**DATA**

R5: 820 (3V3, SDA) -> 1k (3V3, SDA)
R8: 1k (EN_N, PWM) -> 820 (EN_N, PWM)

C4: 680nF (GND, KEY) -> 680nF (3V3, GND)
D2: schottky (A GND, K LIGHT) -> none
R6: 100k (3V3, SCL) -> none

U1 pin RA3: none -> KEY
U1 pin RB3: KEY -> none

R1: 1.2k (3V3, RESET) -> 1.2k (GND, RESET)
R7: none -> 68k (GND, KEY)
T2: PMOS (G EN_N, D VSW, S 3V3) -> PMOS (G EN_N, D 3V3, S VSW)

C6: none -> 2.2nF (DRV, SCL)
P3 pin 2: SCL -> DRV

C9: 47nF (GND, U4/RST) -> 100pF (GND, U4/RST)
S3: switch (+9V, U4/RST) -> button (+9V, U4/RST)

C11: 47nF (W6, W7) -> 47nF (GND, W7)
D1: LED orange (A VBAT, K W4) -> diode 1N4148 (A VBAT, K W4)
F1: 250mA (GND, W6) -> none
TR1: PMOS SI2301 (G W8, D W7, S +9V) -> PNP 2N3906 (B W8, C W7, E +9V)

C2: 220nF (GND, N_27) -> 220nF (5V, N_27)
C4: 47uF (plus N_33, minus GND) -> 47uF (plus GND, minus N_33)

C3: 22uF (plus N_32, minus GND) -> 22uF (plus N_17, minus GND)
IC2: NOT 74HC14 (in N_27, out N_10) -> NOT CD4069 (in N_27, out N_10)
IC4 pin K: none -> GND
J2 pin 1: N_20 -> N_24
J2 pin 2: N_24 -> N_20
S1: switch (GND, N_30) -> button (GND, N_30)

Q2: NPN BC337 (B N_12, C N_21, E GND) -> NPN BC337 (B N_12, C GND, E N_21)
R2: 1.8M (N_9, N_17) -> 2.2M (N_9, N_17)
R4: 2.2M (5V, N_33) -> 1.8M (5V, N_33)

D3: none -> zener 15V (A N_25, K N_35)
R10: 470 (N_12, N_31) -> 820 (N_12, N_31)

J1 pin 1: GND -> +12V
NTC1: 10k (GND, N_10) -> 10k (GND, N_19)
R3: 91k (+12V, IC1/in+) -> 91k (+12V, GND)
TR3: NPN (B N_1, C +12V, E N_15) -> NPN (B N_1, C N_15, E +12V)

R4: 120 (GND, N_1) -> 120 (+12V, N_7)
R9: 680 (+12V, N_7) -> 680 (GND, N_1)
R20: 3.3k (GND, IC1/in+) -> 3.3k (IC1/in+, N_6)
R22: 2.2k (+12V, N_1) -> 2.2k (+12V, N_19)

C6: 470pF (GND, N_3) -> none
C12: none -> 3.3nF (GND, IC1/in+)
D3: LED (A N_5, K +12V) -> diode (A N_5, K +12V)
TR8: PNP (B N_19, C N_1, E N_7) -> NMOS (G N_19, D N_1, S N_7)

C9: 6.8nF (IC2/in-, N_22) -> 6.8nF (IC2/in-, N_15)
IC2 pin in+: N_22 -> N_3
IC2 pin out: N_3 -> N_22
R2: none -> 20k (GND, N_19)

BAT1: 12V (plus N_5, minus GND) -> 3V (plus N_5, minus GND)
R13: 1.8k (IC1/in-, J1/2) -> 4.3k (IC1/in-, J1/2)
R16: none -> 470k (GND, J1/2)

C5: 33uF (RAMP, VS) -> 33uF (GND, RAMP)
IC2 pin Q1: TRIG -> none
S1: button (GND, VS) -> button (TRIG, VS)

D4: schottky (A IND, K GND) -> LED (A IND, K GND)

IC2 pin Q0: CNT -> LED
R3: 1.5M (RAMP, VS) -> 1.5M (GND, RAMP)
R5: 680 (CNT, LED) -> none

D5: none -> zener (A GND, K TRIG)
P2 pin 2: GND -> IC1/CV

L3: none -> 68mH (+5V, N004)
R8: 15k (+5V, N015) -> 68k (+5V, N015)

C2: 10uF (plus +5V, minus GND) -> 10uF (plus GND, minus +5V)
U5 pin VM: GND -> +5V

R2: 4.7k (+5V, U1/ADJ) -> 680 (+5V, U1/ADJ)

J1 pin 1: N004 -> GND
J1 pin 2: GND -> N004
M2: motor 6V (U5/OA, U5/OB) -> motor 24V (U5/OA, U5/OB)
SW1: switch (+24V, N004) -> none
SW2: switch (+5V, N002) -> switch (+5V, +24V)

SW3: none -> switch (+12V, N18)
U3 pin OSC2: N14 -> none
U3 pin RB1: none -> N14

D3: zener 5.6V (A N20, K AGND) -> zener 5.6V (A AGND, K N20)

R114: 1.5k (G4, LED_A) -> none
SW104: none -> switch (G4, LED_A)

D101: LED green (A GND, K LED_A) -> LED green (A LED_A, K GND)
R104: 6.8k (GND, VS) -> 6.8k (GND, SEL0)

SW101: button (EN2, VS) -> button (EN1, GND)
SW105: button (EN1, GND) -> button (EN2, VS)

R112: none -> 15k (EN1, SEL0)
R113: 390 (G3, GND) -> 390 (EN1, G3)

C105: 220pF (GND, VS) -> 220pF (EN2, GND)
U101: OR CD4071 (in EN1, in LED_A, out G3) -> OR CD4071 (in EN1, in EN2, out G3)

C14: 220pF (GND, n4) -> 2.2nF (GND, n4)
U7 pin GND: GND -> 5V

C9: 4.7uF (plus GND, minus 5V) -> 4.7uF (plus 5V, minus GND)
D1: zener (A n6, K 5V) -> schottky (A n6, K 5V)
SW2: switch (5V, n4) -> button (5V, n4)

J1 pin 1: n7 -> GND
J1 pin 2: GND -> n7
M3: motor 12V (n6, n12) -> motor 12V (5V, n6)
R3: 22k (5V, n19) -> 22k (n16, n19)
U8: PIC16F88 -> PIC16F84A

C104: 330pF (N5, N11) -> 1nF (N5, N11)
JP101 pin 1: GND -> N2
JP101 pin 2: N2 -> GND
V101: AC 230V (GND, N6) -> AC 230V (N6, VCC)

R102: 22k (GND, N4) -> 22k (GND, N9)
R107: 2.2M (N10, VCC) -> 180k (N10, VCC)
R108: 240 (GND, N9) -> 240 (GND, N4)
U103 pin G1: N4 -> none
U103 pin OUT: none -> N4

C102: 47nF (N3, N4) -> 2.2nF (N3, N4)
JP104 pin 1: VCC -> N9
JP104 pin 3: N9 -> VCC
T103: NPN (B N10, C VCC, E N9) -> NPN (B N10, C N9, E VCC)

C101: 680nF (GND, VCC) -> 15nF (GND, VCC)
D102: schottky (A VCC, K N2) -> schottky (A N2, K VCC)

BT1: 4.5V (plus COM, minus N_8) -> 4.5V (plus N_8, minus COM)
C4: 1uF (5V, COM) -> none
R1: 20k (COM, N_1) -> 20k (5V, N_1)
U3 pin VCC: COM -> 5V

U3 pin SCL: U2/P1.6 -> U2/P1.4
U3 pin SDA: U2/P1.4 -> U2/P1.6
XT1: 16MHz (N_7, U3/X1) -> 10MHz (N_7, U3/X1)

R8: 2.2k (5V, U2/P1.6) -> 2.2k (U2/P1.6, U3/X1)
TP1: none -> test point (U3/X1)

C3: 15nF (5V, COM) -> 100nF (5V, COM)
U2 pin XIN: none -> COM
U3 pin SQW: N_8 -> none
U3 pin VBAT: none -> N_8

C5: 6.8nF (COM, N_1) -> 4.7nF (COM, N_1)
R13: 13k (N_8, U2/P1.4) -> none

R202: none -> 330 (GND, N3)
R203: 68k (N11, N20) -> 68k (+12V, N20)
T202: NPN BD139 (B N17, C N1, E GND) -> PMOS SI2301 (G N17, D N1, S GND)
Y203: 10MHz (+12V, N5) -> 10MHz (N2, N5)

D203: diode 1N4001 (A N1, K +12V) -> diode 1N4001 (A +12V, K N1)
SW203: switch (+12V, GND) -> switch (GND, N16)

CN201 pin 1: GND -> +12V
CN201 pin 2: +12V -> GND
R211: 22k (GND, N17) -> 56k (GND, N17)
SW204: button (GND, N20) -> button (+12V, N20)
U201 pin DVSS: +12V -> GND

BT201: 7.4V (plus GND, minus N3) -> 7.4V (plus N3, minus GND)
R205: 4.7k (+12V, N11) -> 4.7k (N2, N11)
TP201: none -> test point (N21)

**EXERCISE AIM**
Your answer must consist solely of the lines above between the line holding "T103: NPN (B" and the line holding "U3 pin SDA: U2/P1.4 -> U2/P1.6", inclusive, copied exactly.

**EXERCISE SOLUTION**
T103: NPN (B N10, C VCC, E N9) -> NPN (B N10, C N9, E VCC)

C101: 680nF (GND, VCC) -> 15nF (GND, VCC)
D102: schottky (A VCC, K N2) -> schottky (A N2, K VCC)

BT1: 4.5V (plus COM, minus N_8) -> 4.5V (plus N_8, minus COM)
C4: 1uF (5V, COM) -> none
R1: 20k (COM, N_1) -> 20k (5V, N_1)
U3 pin VCC: COM -> 5V

U3 pin SCL: U2/P1.6 -> U2/P1.4
U3 pin SDA: U2/P1.4 -> U2/P1.6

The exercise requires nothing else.